### WHAT TO PRODUCE
From the data underneath, reproduce exactly the stretch that begins at the line with "none -> orange tile B12 level 1" and ends after the line with "cyan brick C1 level".

Stored data entries:
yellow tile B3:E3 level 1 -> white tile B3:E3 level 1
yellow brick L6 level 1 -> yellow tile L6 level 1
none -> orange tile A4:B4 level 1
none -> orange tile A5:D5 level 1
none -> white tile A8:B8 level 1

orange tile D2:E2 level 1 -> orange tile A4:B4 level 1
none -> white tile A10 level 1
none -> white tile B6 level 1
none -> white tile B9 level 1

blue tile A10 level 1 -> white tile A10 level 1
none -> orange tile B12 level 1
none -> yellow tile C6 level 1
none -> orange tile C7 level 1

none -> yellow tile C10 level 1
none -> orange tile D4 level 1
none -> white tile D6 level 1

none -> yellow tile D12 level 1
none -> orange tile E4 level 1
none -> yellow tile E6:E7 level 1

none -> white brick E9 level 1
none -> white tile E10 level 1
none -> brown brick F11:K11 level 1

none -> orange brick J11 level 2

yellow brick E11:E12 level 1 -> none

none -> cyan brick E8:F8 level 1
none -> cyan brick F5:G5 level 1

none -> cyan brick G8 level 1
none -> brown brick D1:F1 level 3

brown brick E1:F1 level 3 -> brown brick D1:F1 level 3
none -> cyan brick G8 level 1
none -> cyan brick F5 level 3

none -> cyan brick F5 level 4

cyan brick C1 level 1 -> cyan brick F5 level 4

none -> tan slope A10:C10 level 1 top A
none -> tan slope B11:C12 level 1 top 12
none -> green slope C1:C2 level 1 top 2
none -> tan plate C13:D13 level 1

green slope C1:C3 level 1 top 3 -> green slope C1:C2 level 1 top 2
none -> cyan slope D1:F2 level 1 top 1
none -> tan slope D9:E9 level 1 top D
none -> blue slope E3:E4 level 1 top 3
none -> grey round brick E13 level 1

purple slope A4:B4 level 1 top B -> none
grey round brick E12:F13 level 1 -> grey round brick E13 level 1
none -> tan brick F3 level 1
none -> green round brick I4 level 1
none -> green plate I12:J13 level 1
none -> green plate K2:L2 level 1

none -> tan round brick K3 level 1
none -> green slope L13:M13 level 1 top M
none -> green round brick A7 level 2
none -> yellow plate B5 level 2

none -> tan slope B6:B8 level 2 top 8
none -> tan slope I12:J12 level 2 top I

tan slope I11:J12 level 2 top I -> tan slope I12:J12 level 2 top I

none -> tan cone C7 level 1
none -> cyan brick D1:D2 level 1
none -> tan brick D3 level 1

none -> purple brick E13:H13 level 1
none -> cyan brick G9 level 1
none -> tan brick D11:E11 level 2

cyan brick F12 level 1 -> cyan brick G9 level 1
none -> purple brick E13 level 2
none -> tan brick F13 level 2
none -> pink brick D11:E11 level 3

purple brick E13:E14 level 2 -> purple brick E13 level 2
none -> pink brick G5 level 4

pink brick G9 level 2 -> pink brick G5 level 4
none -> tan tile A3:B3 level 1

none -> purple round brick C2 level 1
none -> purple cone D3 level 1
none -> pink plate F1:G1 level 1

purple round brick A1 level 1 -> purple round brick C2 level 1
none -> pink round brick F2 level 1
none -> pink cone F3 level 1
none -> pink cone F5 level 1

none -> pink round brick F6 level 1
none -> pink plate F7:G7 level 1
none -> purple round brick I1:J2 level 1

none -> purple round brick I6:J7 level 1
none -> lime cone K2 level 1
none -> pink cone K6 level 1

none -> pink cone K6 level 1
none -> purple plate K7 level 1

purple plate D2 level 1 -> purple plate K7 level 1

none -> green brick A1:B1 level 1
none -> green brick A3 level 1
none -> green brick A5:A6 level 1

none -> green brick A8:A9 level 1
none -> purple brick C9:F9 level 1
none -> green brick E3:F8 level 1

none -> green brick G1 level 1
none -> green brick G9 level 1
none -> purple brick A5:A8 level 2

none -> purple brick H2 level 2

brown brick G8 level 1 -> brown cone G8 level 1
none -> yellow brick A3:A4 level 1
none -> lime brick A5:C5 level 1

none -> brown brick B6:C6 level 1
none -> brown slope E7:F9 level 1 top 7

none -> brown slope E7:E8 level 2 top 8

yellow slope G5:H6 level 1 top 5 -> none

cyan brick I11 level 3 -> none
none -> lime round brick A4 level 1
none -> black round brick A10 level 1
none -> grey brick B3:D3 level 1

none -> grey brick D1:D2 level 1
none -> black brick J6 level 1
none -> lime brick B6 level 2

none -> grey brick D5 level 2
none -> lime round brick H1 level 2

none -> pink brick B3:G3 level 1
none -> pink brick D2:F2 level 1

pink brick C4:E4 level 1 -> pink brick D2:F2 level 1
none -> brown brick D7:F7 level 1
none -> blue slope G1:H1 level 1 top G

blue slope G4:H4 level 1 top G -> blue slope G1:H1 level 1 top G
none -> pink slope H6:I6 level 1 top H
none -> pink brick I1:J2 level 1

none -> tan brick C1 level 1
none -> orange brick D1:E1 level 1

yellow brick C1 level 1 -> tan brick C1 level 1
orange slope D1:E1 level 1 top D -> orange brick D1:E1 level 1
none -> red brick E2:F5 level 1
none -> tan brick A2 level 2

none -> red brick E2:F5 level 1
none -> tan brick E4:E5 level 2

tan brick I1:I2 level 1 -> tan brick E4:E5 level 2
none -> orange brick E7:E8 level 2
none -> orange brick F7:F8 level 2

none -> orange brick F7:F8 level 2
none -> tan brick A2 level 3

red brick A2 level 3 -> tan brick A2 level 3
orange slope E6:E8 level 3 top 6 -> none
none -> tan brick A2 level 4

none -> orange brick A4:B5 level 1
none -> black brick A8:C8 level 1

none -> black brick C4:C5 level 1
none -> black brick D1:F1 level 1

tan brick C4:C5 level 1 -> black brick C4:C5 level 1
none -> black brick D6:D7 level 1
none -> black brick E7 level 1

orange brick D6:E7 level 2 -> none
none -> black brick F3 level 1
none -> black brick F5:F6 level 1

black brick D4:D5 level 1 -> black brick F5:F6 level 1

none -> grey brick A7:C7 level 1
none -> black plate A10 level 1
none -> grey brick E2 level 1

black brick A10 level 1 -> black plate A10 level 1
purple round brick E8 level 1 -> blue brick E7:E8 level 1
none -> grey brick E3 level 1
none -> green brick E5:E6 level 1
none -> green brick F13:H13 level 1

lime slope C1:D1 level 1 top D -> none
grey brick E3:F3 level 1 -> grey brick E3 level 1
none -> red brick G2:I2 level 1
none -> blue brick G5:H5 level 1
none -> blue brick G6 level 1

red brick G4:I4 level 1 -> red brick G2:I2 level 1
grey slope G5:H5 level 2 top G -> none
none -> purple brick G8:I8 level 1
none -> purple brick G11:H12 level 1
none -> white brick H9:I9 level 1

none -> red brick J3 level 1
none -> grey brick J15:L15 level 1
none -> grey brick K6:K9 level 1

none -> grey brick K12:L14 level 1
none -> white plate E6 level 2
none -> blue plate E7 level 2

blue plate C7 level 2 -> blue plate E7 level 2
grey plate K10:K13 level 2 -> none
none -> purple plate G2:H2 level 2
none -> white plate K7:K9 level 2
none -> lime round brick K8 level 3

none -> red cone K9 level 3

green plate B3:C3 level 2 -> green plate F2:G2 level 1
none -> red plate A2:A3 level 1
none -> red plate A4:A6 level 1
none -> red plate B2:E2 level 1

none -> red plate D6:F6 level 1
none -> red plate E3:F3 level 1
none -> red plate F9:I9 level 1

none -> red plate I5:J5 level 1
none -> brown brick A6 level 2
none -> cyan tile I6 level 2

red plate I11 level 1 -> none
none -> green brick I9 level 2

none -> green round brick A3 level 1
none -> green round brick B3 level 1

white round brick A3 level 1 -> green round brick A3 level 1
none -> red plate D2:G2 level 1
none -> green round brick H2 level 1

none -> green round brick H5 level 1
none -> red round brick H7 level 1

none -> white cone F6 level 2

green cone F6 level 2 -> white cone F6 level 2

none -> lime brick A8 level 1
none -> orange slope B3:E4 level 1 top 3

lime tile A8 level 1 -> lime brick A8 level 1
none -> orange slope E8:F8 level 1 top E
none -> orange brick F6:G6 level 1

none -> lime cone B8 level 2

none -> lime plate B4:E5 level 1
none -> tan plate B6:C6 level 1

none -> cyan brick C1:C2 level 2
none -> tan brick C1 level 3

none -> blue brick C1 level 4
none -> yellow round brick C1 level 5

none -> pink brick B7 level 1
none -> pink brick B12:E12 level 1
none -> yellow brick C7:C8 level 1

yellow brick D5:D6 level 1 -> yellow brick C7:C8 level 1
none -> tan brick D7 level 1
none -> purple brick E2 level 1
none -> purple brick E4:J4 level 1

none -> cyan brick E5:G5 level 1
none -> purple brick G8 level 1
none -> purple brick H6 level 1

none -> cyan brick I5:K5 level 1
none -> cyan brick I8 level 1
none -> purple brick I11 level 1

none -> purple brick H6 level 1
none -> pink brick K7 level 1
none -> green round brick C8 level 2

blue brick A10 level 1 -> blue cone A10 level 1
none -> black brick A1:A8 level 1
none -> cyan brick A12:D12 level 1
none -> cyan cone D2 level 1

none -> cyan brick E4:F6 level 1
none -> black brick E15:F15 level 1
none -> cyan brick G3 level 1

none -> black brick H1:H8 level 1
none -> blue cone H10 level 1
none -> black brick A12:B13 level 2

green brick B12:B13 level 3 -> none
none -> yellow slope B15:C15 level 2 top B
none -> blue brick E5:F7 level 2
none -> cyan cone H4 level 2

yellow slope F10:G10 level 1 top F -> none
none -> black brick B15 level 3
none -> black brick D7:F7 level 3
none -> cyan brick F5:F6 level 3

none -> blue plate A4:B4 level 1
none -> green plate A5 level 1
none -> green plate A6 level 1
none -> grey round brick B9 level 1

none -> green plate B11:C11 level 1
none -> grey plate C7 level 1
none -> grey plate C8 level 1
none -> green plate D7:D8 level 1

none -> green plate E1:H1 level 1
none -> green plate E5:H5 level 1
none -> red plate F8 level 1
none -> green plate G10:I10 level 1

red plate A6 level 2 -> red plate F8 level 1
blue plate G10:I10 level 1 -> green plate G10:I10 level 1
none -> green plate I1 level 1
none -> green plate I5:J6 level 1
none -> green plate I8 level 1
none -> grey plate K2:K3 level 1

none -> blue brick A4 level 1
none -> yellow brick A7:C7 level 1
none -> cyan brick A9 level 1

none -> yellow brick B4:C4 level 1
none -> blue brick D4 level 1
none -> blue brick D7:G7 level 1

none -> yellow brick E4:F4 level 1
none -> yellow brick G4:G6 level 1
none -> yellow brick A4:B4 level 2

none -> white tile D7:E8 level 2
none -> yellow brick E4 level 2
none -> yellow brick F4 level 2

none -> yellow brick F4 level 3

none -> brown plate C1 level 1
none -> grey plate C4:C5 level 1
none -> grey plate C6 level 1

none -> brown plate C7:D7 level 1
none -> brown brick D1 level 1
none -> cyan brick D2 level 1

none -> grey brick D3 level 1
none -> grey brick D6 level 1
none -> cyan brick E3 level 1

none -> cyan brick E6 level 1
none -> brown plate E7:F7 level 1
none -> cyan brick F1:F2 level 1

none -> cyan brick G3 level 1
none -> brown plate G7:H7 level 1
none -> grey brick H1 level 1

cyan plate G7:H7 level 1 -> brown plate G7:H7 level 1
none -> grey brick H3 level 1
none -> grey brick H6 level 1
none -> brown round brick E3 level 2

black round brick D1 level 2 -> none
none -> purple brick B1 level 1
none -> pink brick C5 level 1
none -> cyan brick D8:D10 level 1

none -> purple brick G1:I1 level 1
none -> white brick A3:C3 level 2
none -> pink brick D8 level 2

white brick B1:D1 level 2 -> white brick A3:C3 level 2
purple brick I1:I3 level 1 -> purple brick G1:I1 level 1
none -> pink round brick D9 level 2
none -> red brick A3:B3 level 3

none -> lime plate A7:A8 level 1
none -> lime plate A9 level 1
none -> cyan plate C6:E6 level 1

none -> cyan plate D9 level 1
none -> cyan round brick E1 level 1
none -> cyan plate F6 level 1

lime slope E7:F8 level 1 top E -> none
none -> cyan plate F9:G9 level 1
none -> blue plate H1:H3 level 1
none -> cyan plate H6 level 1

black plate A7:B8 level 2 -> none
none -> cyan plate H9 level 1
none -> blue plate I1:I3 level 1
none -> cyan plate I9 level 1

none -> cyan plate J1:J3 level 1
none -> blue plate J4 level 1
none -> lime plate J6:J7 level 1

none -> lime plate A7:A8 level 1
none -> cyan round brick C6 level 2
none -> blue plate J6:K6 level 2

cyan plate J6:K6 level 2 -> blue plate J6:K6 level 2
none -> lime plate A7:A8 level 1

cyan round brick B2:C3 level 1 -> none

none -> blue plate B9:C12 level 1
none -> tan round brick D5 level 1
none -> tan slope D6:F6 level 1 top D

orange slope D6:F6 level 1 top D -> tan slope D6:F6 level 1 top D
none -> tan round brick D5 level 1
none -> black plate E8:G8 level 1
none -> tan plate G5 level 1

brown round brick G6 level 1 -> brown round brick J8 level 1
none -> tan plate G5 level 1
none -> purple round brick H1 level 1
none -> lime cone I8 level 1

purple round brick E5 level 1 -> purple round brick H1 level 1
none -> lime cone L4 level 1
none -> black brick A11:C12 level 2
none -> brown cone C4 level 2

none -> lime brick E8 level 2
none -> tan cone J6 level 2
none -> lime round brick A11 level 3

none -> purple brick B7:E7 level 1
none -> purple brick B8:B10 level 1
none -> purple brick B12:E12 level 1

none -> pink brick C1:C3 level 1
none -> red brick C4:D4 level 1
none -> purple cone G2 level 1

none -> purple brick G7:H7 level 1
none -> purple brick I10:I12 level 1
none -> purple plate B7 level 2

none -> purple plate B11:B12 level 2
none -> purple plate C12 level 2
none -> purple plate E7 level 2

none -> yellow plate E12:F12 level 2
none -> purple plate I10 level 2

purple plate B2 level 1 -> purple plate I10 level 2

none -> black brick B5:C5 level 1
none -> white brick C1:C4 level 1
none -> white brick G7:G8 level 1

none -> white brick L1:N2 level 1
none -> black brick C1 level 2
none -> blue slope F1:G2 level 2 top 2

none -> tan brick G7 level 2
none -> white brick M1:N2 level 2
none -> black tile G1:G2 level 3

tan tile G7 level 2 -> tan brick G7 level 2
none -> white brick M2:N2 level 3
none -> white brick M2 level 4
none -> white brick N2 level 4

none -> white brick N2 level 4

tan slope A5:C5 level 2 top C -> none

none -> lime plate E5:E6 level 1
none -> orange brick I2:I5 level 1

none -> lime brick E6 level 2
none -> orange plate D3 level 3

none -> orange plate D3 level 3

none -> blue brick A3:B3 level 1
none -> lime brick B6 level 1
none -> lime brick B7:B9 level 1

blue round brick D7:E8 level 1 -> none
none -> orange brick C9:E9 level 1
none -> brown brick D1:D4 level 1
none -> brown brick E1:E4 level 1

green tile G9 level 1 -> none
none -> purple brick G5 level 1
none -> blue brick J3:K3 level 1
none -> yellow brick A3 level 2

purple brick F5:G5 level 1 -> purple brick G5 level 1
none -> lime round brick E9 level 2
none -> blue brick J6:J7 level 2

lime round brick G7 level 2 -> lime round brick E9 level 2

### OUTPUT FOR THIS TASK
none -> orange tile B12 level 1
none -> yellow tile C6 level 1
none -> orange tile C7 level 1

none -> yellow tile C10 level 1
none -> orange tile D4 level 1
none -> white tile D6 level 1

none -> yellow tile D12 level 1
none -> orange tile E4 level 1
none -> yellow tile E6:E7 level 1

none -> white brick E9 level 1
none -> white tile E10 level 1
none -> brown brick F11:K11 level 1

none -> orange brick J11 level 2

yellow brick E11:E12 level 1 -> none

none -> cyan brick E8:F8 level 1
none -> cyan brick F5:G5 level 1

none -> cyan brick G8 level 1
none -> brown brick D1:F1 level 3

brown brick E1:F1 level 3 -> brown brick D1:F1 level 3
none -> cyan brick G8 level 1
none -> cyan brick F5 level 3

none -> cyan brick F5 level 4

cyan brick C1 level 1 -> cyan brick F5 level 4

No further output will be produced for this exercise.